Before-and-after object lists
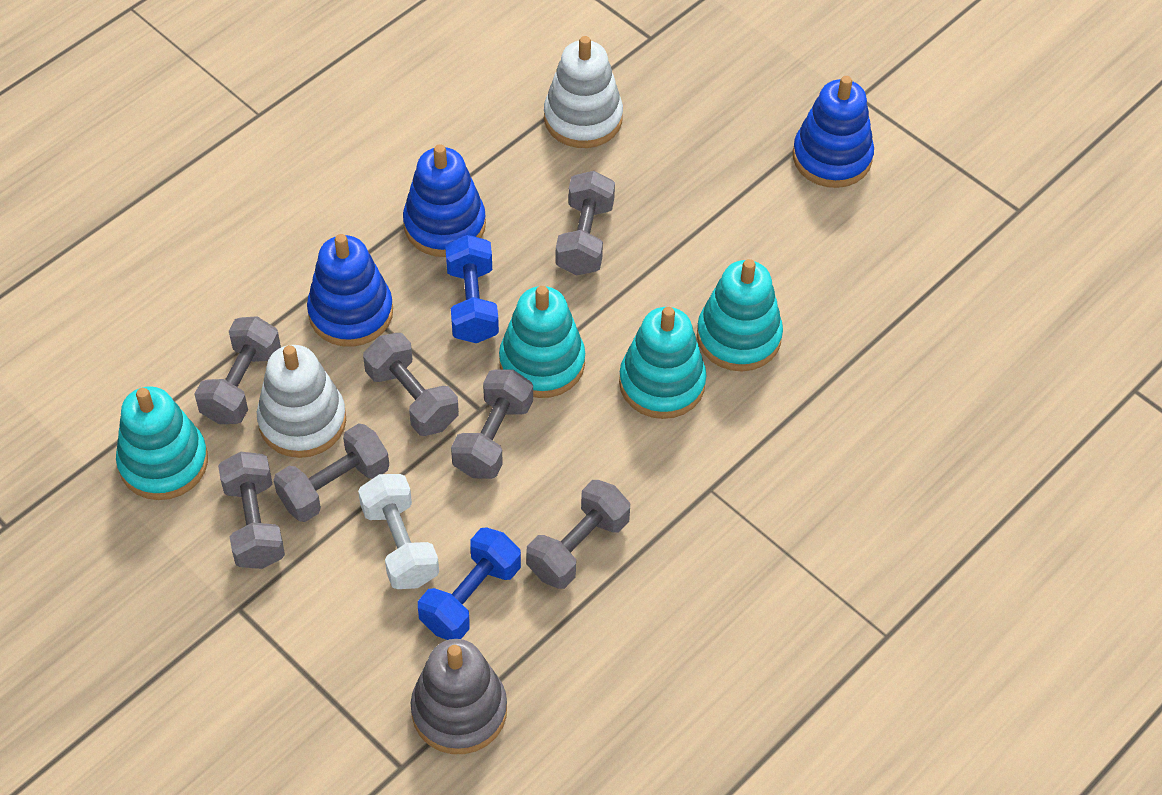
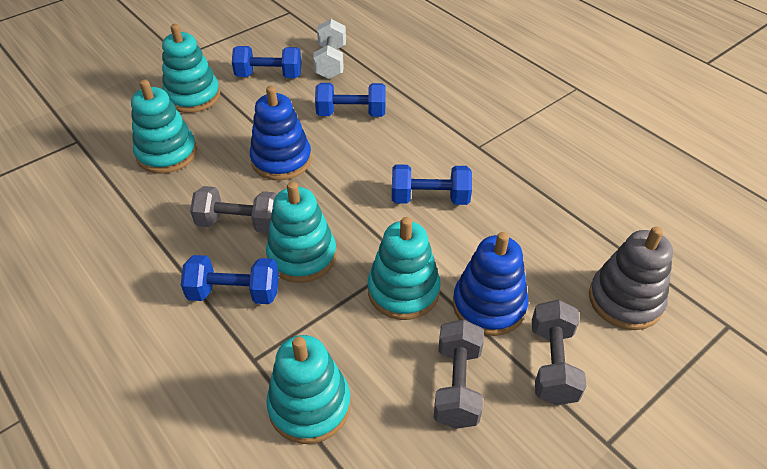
blue dumbbell: 2 -> 4
blue stacking toy: 3 -> 2
grey dumbbell: 7 -> 3
turquoise stacking toy: 4 -> 5
white stacking toy: 2 -> 0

### Exercise
Leave out the pictures and repeat the remaining data exactly.

### Expected answer
blue dumbbell: 2 -> 4
blue stacking toy: 3 -> 2
grey dumbbell: 7 -> 3
turquoise stacking toy: 4 -> 5
white stacking toy: 2 -> 0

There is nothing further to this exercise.